**WHAT TO DO**.
From the entries below, return only the lines starting at the one that contains "U15: NOT CD4069" and ending at the one that contains "U4: none -> NOT 74HC14 (in NET14, out NET21)", exactly as they stand.

(Saved entries)
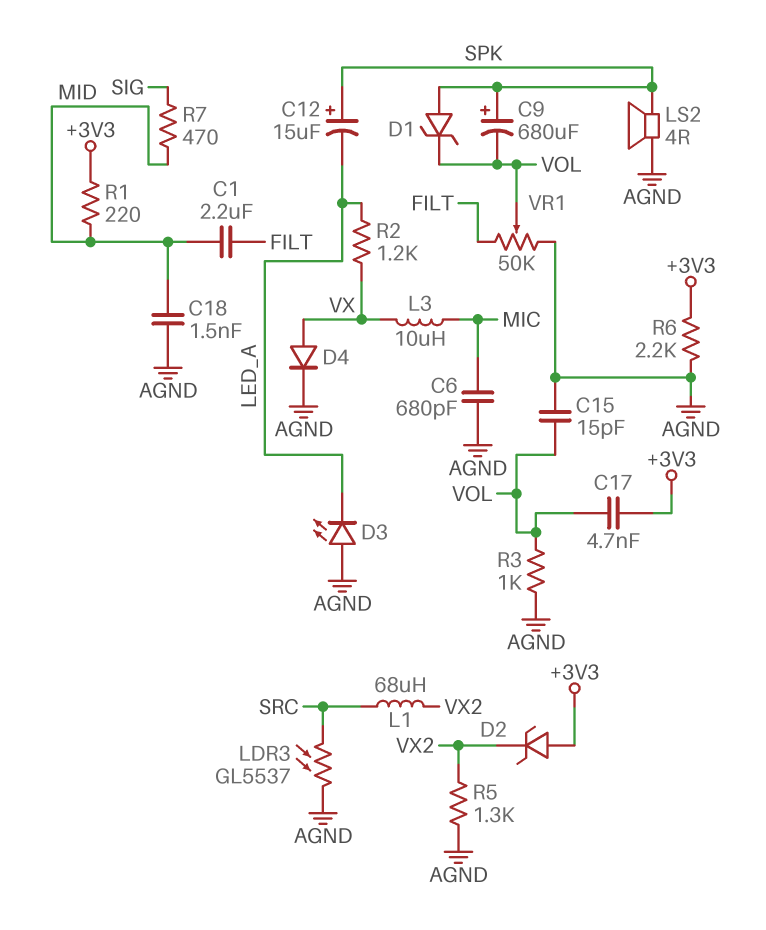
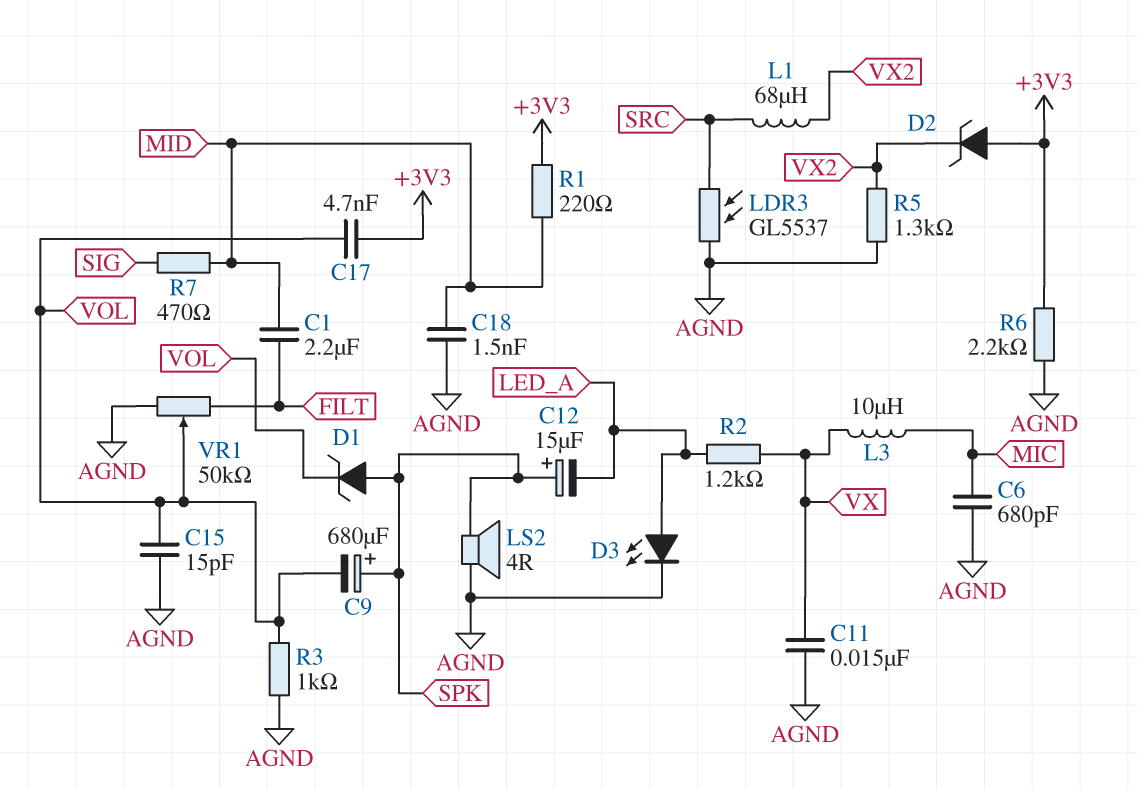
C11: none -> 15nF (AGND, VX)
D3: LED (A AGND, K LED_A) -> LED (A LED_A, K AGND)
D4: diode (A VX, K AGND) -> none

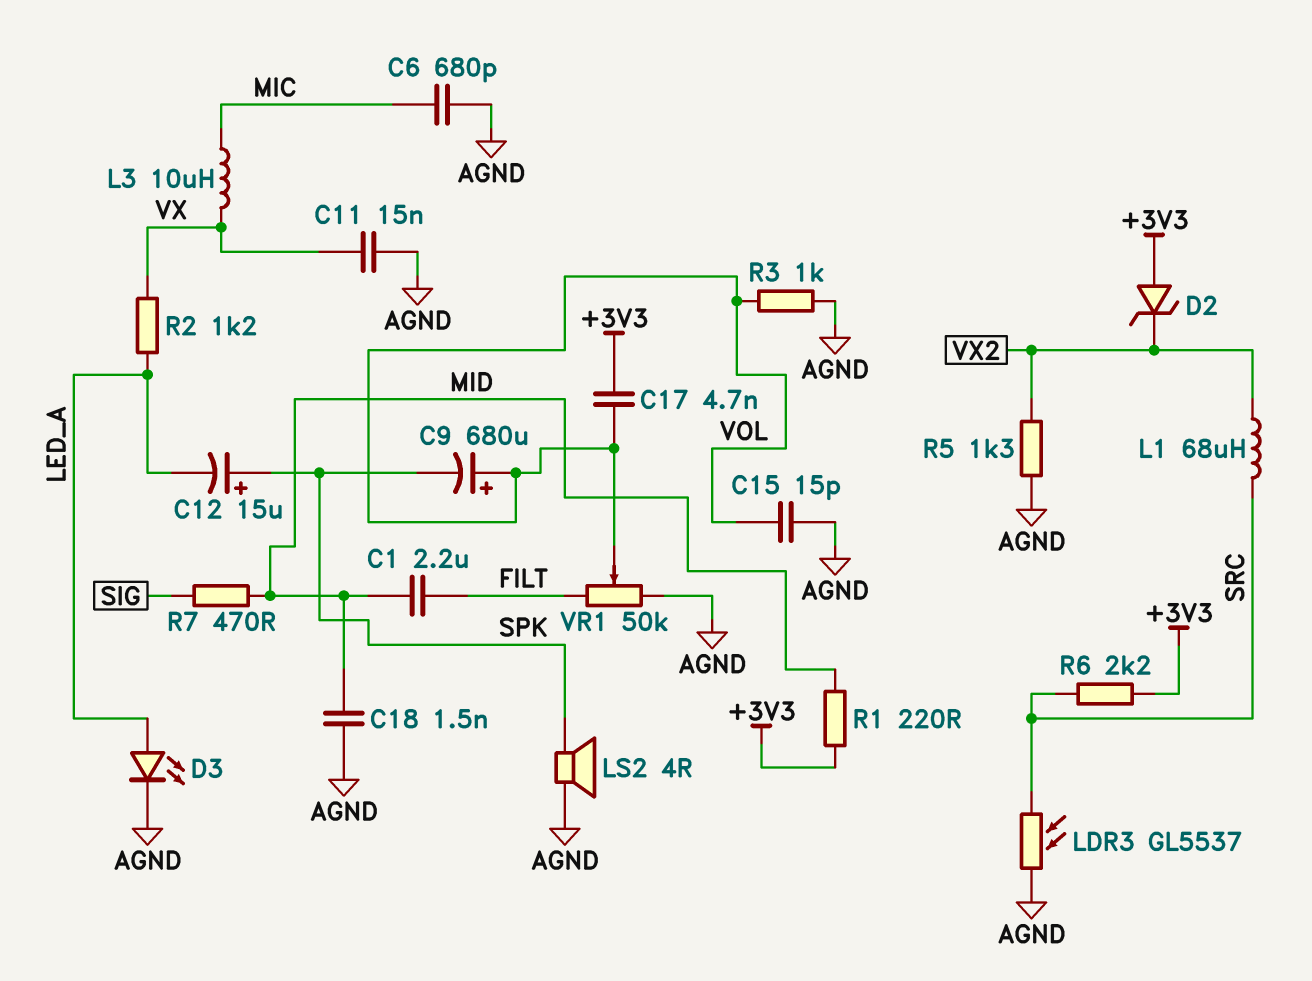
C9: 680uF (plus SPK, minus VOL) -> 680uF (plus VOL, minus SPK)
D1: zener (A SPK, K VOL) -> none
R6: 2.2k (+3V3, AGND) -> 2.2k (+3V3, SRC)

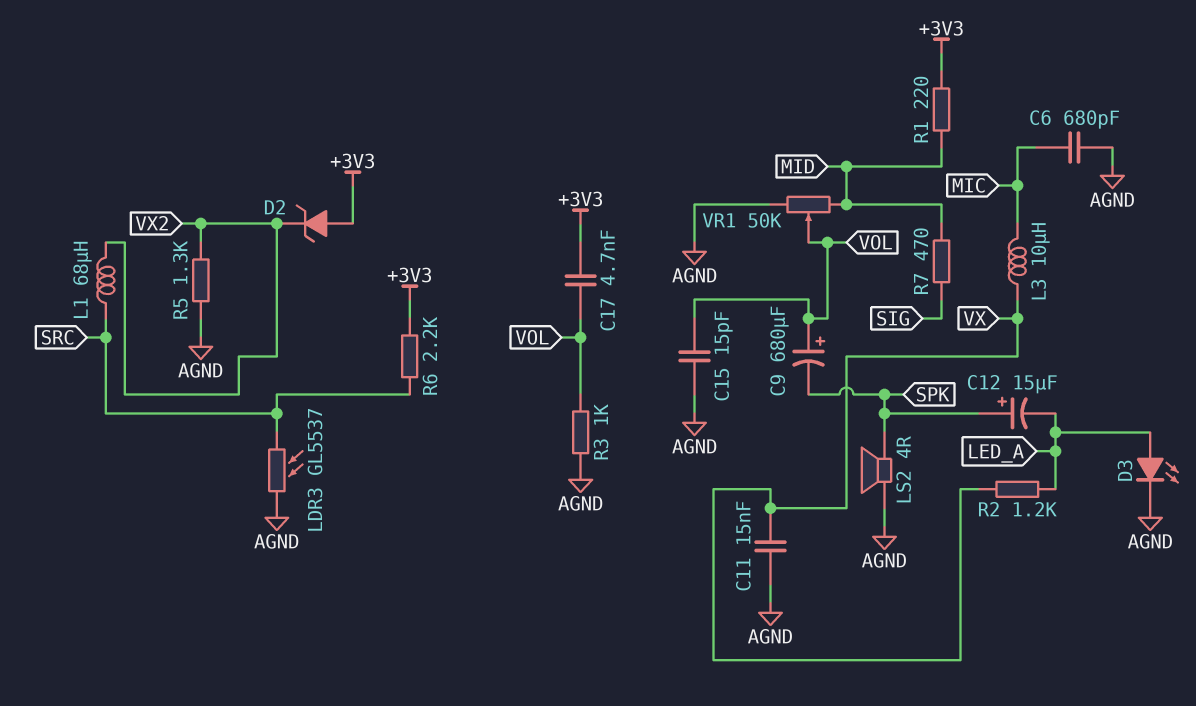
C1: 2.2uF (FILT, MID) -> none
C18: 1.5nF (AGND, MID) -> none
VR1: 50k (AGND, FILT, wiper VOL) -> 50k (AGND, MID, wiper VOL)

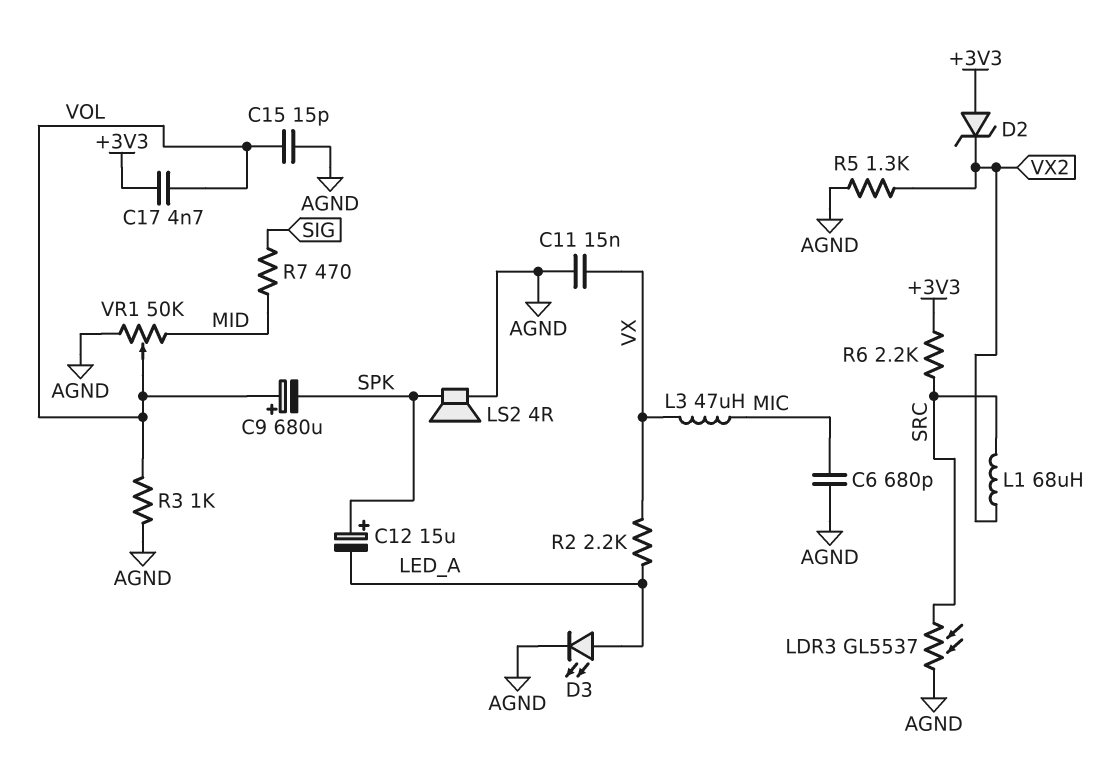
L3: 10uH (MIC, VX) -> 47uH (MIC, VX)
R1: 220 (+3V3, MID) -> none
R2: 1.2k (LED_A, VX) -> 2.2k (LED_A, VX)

* * *

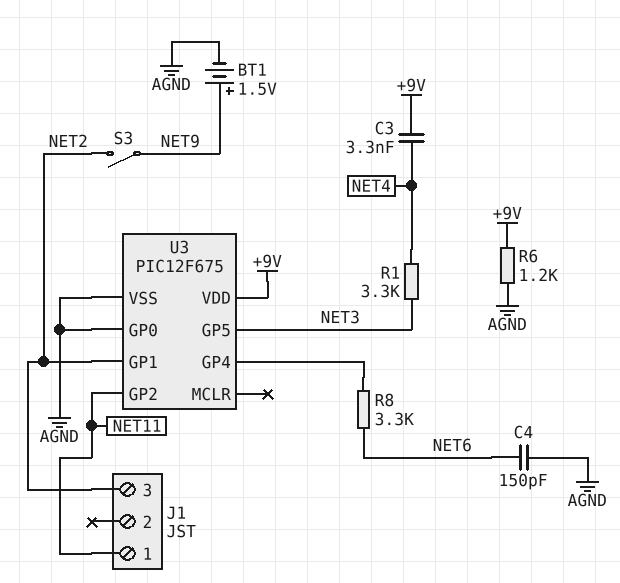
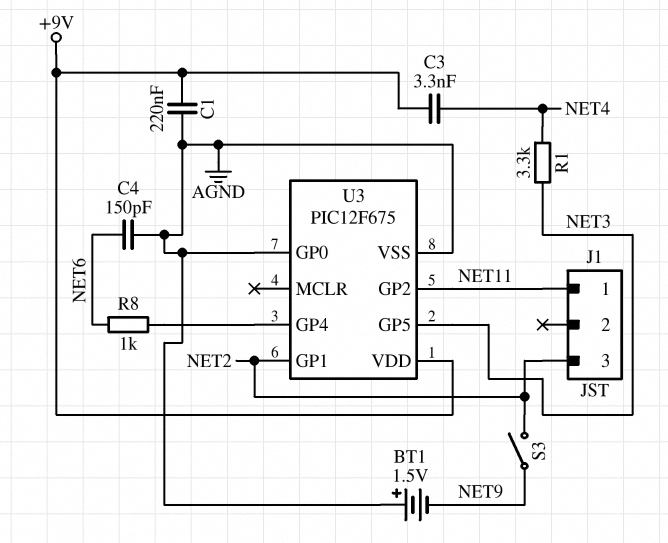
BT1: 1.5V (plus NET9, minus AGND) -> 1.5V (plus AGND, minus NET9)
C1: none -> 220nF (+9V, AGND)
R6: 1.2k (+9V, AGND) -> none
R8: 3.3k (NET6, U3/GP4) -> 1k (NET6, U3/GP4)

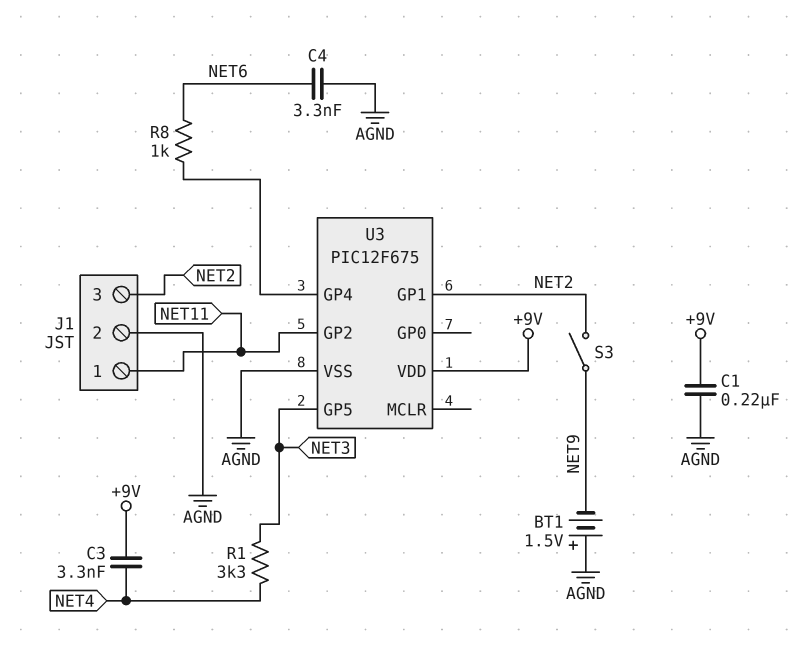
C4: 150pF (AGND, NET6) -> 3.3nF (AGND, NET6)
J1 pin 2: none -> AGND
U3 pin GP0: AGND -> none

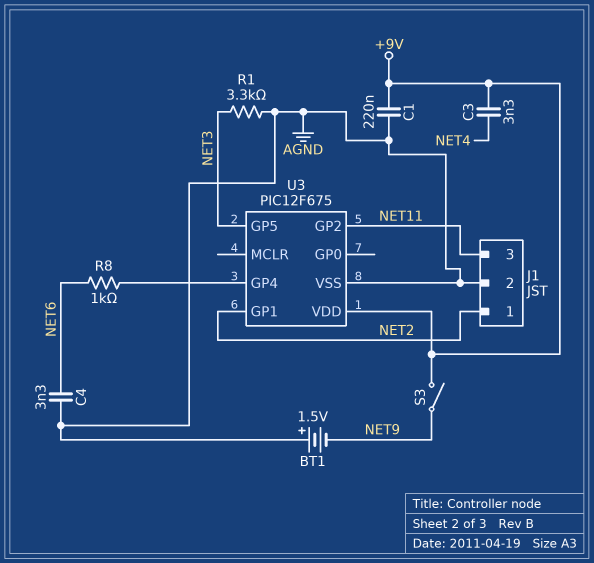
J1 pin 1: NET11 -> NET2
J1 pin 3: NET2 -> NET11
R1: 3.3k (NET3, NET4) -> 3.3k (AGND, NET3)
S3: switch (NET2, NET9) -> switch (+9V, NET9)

---

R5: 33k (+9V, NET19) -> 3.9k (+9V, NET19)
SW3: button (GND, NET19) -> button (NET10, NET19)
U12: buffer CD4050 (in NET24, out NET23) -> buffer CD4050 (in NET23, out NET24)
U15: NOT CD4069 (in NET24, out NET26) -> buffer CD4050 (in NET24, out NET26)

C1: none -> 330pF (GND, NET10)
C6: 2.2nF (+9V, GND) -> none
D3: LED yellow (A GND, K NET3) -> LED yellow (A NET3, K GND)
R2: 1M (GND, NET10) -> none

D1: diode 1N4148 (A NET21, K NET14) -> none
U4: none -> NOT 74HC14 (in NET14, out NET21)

**RESPONSE TO THE EXERCISE**.
U15: NOT CD4069 (in NET24, out NET26) -> buffer CD4050 (in NET24, out NET26)

C1: none -> 330pF (GND, NET10)
C6: 2.2nF (+9V, GND) -> none
D3: LED yellow (A GND, K NET3) -> LED yellow (A NET3, K GND)
R2: 1M (GND, NET10) -> none

D1: diode 1N4148 (A NET21, K NET14) -> none
U4: none -> NOT 74HC14 (in NET14, out NET21)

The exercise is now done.